▶ _DIRECTIONS FOR THIS TASK_: If a line in the listing carries the word "pink", return a copy of that line.

DATASET CONTENT Block Start

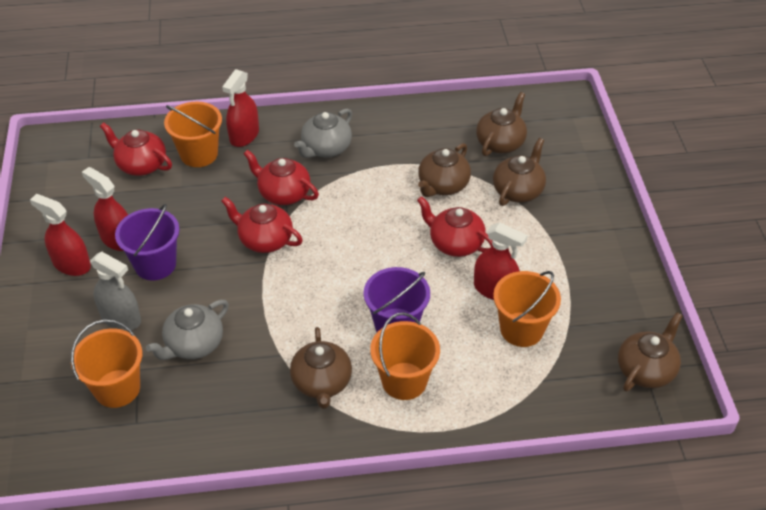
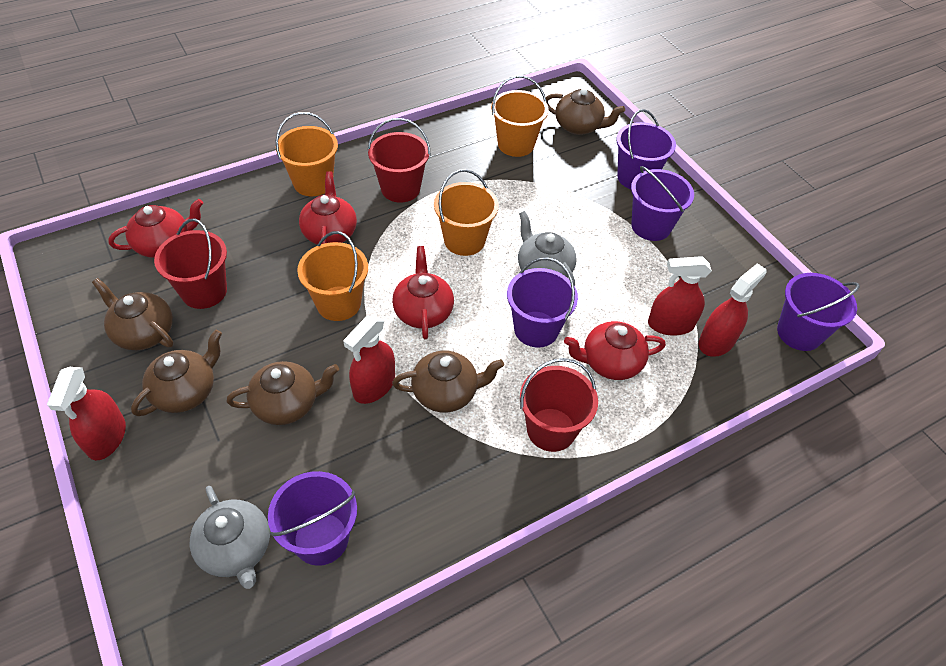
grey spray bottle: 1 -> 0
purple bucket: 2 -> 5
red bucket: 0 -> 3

DATASET CONTENT Block End
DATASET CONTENT Block Start

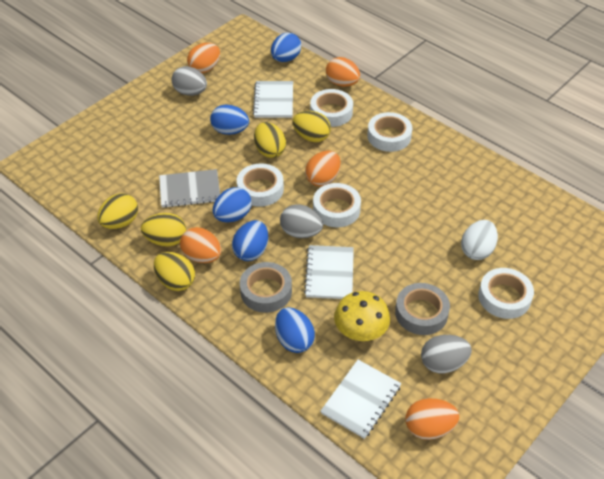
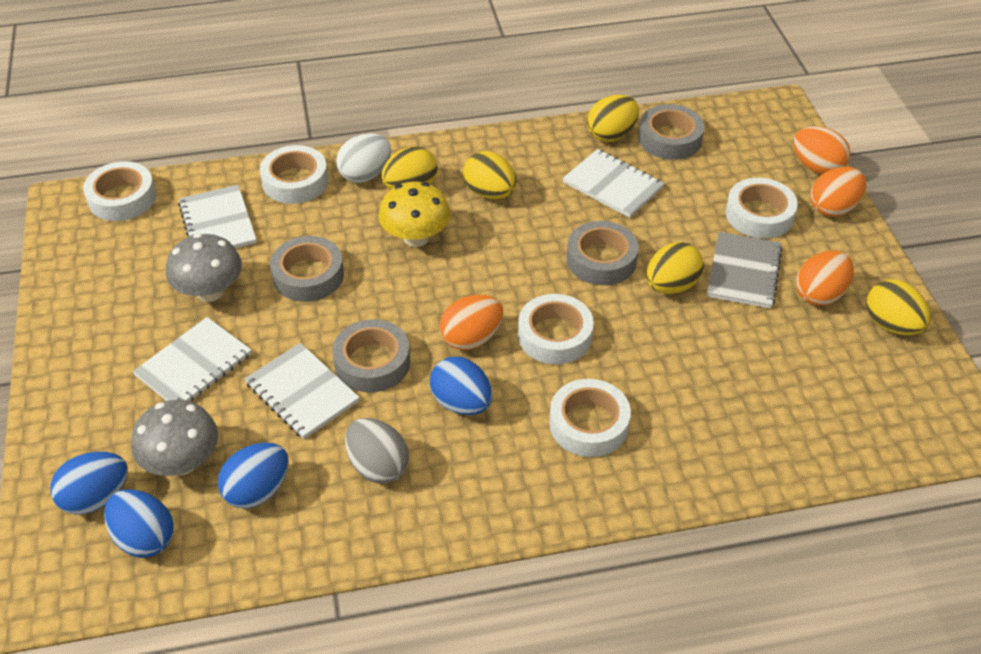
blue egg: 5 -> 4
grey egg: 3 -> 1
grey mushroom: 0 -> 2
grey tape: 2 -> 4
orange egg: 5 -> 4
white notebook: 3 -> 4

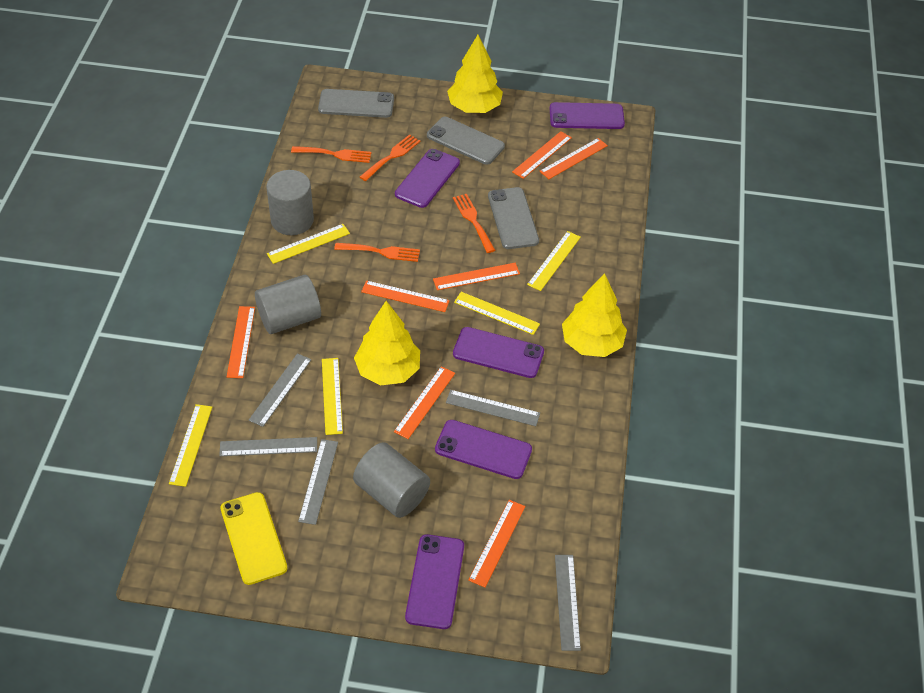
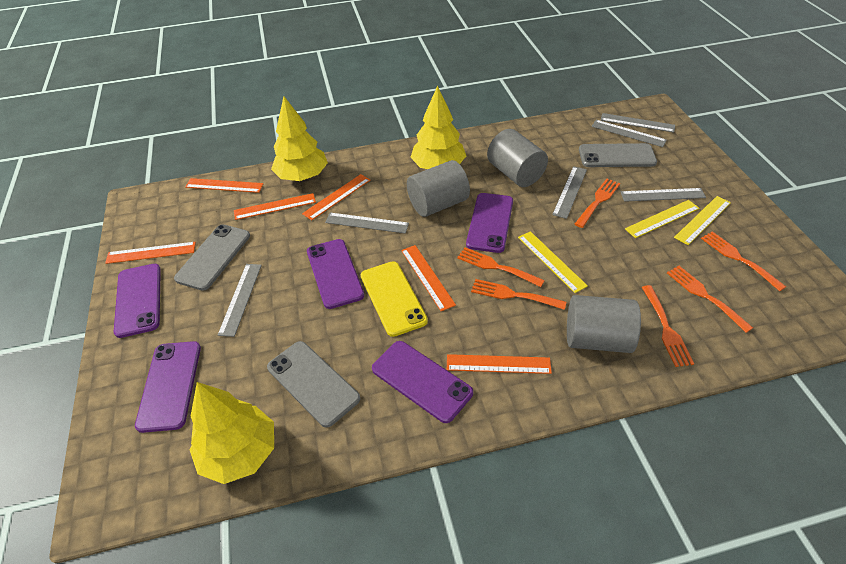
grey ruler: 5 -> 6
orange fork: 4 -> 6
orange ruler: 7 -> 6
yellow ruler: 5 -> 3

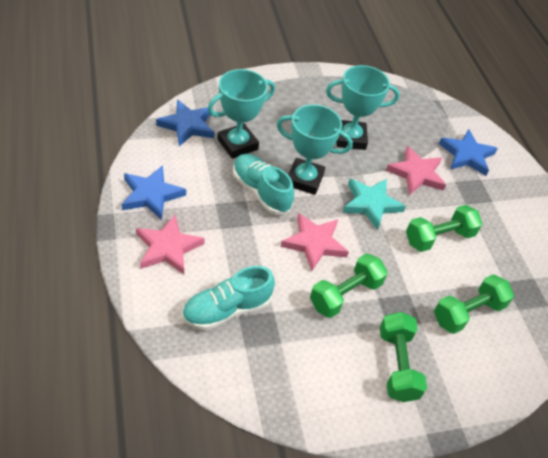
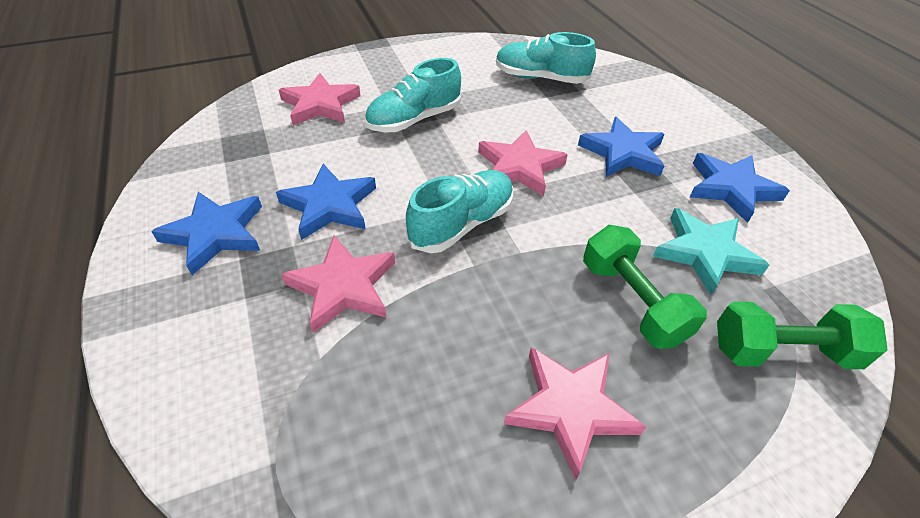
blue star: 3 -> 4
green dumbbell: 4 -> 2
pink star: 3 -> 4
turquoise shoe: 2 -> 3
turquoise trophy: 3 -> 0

DATASET CONTENT Block End
DATASET CONTENT Block Start

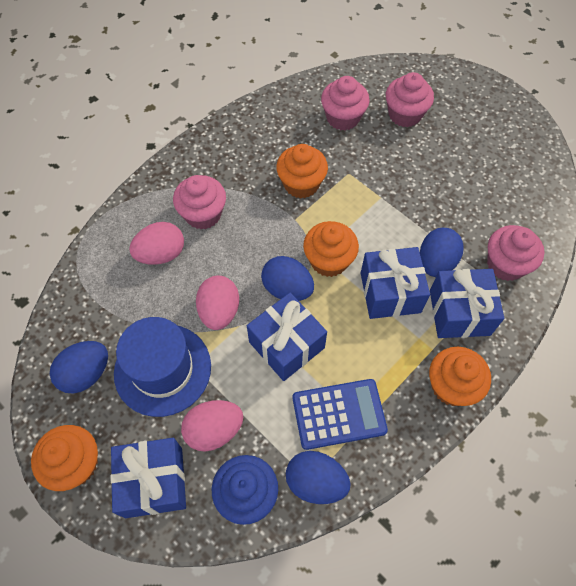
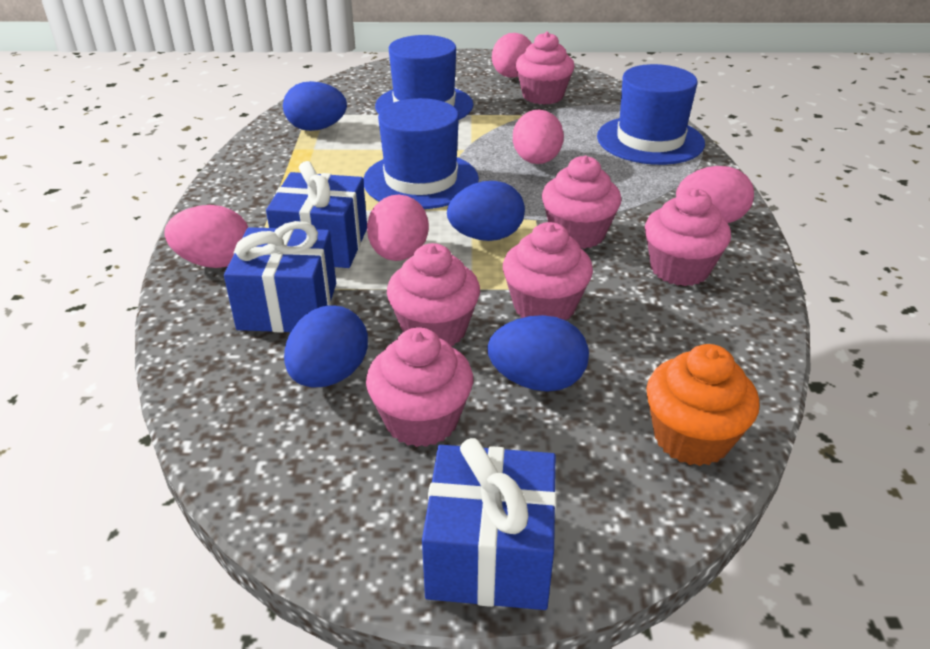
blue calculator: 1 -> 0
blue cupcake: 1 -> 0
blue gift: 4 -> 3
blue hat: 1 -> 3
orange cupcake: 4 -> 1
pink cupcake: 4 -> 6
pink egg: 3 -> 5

DATASET CONTENT Block End

▶ _YOUR SOLUTION_:
pink star: 3 -> 4
pink cupcake: 4 -> 6
pink egg: 3 -> 5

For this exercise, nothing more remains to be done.